PROBLEM STATEMENT =
Output the data word for word. Begin at its first line and end at the line with "Q104: NPN 2N2222".
--- START ---
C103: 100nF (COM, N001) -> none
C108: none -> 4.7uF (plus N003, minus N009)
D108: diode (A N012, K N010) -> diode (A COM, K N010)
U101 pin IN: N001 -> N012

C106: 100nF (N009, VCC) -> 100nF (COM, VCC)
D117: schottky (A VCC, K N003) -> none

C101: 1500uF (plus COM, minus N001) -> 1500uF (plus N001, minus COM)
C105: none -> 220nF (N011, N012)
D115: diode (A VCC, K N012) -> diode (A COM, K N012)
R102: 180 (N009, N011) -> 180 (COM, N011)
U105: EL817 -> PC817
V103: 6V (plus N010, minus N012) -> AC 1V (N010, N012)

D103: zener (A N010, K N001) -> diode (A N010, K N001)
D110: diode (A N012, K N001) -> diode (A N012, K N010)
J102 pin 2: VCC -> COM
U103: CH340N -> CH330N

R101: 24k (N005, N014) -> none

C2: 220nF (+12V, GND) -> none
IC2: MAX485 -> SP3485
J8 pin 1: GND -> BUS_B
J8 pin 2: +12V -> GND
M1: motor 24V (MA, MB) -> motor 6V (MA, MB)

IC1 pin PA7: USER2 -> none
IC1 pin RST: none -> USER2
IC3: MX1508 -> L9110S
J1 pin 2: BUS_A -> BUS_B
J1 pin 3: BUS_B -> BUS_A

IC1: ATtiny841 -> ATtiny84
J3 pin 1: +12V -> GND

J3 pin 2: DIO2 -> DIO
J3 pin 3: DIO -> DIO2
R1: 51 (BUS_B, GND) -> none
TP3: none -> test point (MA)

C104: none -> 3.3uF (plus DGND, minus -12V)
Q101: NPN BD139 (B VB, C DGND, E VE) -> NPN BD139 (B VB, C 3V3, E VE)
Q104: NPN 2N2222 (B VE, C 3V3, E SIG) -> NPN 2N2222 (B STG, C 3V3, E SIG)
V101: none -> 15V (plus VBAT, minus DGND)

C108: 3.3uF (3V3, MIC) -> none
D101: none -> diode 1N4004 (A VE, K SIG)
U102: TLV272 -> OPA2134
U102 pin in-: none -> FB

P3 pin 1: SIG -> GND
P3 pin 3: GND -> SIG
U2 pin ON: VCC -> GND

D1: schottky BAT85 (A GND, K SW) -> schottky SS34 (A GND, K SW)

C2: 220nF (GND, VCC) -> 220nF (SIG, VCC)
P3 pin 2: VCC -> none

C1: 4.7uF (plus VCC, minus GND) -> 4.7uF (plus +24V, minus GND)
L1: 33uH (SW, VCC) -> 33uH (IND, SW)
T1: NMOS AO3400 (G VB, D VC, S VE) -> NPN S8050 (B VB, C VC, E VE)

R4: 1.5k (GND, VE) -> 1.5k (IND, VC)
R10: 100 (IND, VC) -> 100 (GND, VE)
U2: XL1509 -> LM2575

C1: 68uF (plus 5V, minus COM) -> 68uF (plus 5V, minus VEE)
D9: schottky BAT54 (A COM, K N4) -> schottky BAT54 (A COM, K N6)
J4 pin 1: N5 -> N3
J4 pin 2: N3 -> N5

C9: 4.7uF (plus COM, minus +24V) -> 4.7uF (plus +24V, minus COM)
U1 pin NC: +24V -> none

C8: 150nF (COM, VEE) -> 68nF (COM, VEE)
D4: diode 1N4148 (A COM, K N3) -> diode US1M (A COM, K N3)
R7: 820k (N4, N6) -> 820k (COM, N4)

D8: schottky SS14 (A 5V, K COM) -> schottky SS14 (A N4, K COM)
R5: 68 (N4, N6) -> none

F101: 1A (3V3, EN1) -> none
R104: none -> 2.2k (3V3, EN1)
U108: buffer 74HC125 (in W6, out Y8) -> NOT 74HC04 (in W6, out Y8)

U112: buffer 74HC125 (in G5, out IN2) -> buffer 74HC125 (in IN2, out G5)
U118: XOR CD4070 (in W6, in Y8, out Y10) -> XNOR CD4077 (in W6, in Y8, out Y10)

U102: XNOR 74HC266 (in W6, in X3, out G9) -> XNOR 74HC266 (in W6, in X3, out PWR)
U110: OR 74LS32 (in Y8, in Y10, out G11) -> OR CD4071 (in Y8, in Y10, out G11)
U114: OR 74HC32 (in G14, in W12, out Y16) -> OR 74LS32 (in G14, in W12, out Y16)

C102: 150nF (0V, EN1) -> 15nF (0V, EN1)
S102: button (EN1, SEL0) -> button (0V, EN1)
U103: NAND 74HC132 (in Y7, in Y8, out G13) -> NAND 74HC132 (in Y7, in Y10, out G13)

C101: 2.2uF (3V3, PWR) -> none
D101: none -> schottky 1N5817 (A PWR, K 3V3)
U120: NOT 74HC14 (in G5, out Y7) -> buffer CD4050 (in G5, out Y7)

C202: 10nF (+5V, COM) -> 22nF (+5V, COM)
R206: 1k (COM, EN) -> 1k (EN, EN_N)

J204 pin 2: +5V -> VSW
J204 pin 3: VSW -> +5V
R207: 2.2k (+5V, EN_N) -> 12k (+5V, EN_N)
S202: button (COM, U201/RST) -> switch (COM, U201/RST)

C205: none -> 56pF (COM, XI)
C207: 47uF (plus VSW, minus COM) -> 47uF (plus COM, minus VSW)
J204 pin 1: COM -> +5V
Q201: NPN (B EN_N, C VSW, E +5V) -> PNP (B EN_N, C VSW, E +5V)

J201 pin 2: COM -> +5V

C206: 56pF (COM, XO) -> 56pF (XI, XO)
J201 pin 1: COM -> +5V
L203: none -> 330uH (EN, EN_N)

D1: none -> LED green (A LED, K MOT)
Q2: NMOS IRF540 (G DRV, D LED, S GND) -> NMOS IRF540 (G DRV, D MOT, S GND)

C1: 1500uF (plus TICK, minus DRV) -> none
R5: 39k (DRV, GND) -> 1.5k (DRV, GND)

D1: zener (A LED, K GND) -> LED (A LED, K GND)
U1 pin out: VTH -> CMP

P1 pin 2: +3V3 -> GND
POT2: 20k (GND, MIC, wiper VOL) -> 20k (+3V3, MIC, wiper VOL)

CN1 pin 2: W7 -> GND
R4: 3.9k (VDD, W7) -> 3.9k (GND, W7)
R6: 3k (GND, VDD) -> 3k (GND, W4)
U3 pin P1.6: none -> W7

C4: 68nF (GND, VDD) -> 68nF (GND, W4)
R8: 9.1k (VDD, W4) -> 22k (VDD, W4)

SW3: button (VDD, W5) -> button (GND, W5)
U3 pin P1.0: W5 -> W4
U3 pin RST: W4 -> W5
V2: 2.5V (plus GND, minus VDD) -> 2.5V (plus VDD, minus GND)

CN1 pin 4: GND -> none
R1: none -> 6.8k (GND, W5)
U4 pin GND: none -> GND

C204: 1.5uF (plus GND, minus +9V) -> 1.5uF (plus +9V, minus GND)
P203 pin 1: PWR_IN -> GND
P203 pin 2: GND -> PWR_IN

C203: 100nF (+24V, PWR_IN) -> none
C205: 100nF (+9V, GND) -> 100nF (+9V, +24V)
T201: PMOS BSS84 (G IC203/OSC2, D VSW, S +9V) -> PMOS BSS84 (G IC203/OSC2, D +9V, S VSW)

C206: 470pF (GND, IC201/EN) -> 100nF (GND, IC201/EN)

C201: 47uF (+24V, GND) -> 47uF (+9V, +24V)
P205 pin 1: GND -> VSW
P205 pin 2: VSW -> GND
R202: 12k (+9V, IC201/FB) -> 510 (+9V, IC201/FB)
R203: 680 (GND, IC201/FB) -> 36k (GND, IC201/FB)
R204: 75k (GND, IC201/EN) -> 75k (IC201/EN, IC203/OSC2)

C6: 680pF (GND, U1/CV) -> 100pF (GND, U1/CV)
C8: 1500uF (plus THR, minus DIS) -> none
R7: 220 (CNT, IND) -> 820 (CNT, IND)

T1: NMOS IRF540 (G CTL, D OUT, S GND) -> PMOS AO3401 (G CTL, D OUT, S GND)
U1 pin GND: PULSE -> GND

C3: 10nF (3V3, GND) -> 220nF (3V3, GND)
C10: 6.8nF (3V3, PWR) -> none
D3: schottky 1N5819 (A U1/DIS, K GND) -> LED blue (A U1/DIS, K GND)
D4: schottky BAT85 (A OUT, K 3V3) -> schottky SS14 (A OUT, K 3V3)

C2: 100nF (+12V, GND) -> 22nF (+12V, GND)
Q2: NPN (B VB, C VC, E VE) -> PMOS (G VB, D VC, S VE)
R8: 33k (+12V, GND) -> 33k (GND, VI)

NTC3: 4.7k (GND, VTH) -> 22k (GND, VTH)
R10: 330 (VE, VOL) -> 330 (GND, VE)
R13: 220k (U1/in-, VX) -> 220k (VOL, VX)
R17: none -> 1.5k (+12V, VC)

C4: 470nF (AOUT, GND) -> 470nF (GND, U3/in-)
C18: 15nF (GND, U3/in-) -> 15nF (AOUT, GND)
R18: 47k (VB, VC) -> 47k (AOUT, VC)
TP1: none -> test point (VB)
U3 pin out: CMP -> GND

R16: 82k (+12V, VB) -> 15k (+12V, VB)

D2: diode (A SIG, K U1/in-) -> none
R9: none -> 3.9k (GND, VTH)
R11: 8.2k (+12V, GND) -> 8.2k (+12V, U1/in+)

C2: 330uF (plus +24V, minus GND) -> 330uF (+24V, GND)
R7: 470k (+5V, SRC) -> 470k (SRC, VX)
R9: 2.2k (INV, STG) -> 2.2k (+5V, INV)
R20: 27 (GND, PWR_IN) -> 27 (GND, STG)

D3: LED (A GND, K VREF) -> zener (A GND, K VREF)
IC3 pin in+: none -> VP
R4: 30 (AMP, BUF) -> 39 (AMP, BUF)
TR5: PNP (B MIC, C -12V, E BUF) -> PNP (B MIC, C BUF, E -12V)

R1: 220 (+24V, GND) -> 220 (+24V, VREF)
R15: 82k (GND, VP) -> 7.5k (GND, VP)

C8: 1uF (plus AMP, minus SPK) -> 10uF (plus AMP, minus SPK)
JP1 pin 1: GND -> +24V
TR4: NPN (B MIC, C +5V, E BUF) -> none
--- END ---
SOLUTION FOR THIS EXERCISE =
C103: 100nF (COM, N001) -> none
C108: none -> 4.7uF (plus N003, minus N009)
D108: diode (A N012, K N010) -> diode (A COM, K N010)
U101 pin IN: N001 -> N012

C106: 100nF (N009, VCC) -> 100nF (COM, VCC)
D117: schottky (A VCC, K N003) -> none

C101: 1500uF (plus COM, minus N001) -> 1500uF (plus N001, minus COM)
C105: none -> 220nF (N011, N012)
D115: diode (A VCC, K N012) -> diode (A COM, K N012)
R102: 180 (N009, N011) -> 180 (COM, N011)
U105: EL817 -> PC817
V103: 6V (plus N010, minus N012) -> AC 1V (N010, N012)

D103: zener (A N010, K N001) -> diode (A N010, K N001)
D110: diode (A N012, K N001) -> diode (A N012, K N010)
J102 pin 2: VCC -> COM
U103: CH340N -> CH330N

R101: 24k (N005, N014) -> none

C2: 220nF (+12V, GND) -> none
IC2: MAX485 -> SP3485
J8 pin 1: GND -> BUS_B
J8 pin 2: +12V -> GND
M1: motor 24V (MA, MB) -> motor 6V (MA, MB)

IC1 pin PA7: USER2 -> none
IC1 pin RST: none -> USER2
IC3: MX1508 -> L9110S
J1 pin 2: BUS_A -> BUS_B
J1 pin 3: BUS_B -> BUS_A

IC1: ATtiny841 -> ATtiny84
J3 pin 1: +12V -> GND

J3 pin 2: DIO2 -> DIO
J3 pin 3: DIO -> DIO2
R1: 51 (BUS_B, GND) -> none
TP3: none -> test point (MA)

C104: none -> 3.3uF (plus DGND, minus -12V)
Q101: NPN BD139 (B VB, C DGND, E VE) -> NPN BD139 (B VB, C 3V3, E VE)
Q104: NPN 2N2222 (B VE, C 3V3, E SIG) -> NPN 2N2222 (B STG, C 3V3, E SIG)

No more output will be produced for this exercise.